▸ YOUR INSTRUCTIONS: Would you copy all lines in the data that contain the word "poisson"?

▸ PROVIDED MATERIAL:
..............................

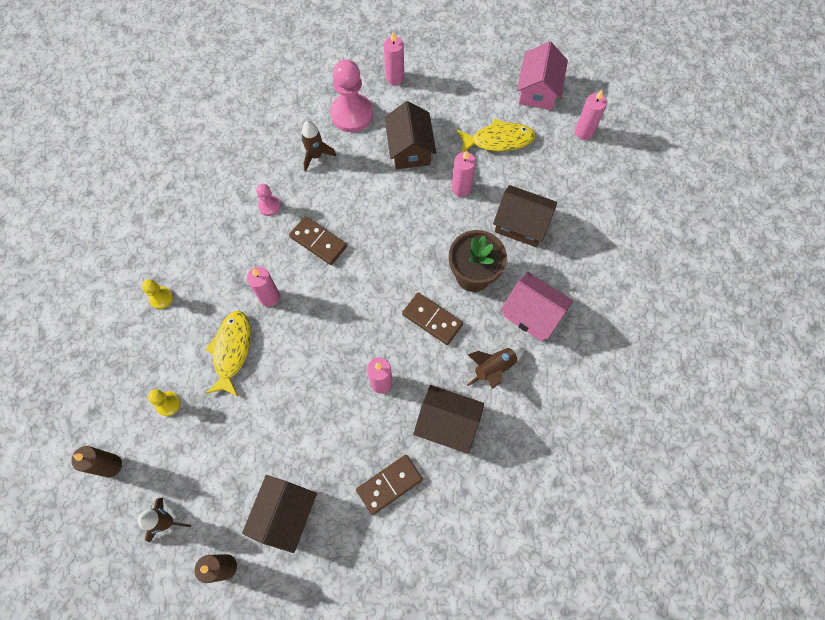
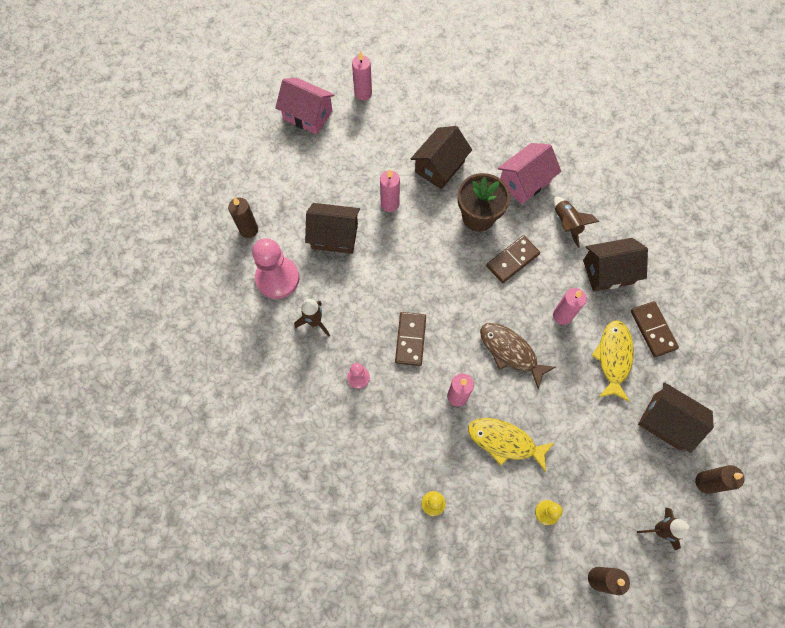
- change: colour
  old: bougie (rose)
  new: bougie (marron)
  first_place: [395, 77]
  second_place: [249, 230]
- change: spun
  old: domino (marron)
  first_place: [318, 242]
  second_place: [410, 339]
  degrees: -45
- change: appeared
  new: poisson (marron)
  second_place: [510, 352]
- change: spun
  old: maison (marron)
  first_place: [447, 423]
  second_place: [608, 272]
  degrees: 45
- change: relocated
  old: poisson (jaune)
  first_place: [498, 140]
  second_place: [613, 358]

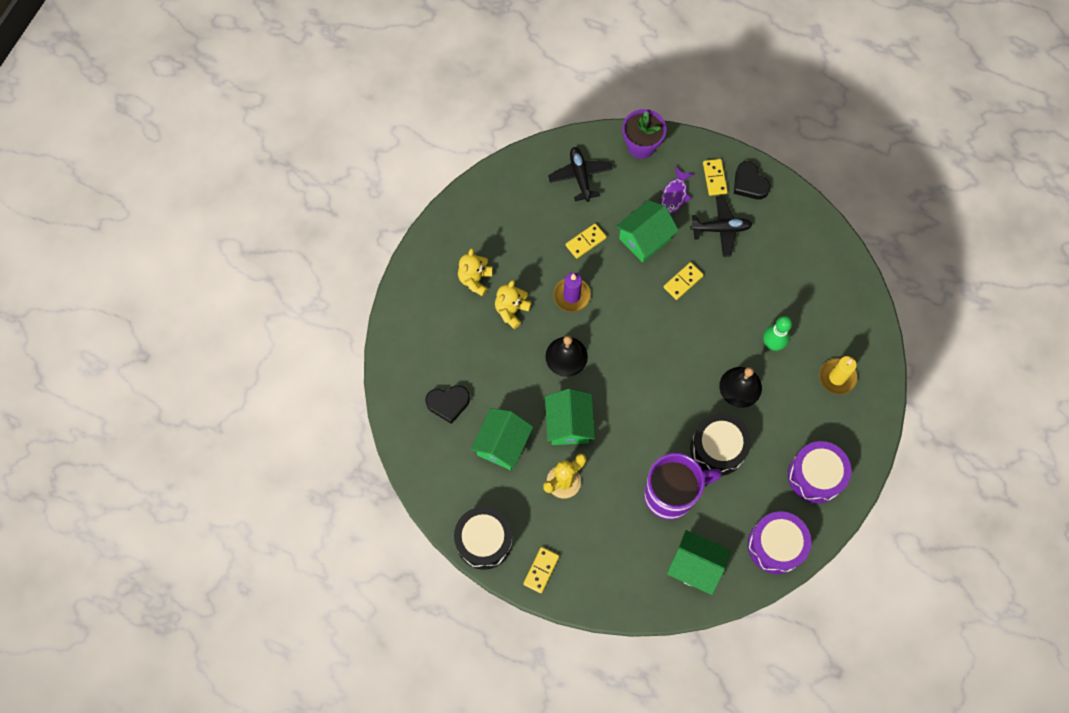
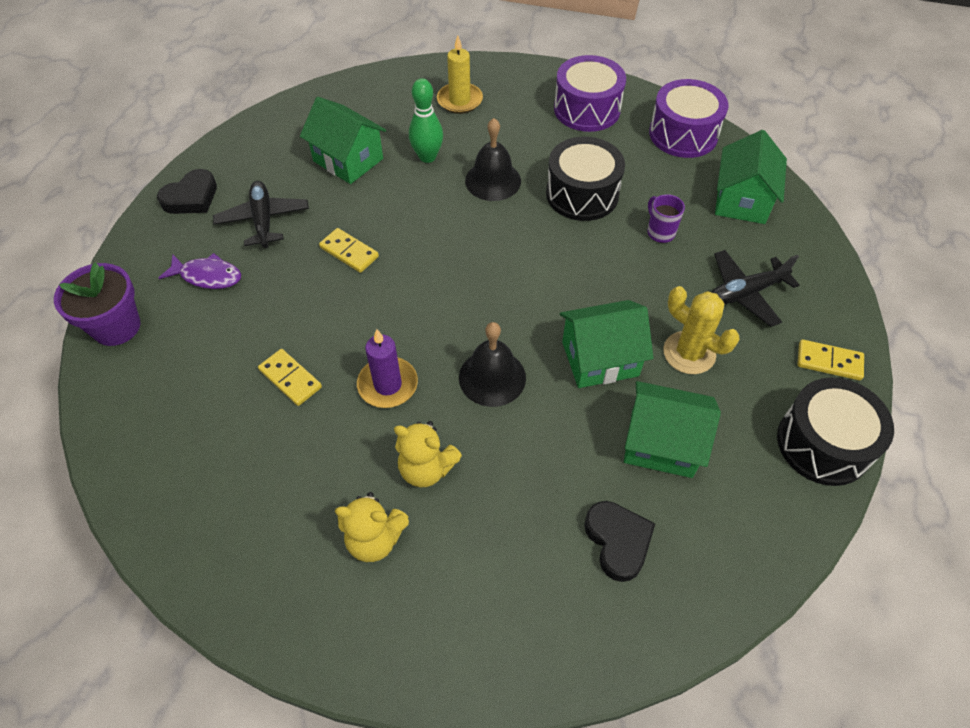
- change: relocated
  old: maison (vert)
  first_place: [644, 239]
  second_place: [348, 160]
- change: size
  old: tasse (violet)
  first_place: [671, 494]
  second_place: [660, 232]
  factor: 0.41
- change: relocated
  old: avion (noir)
  first_place: [580, 176]
  second_place: [745, 293]
- change: missing
  old: domino (jaune)
  first_place: [714, 178]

..............................

▸ SOLUTION TO THIS PROBLEM:
  new: poisson (marron)
  old: poisson (jaune)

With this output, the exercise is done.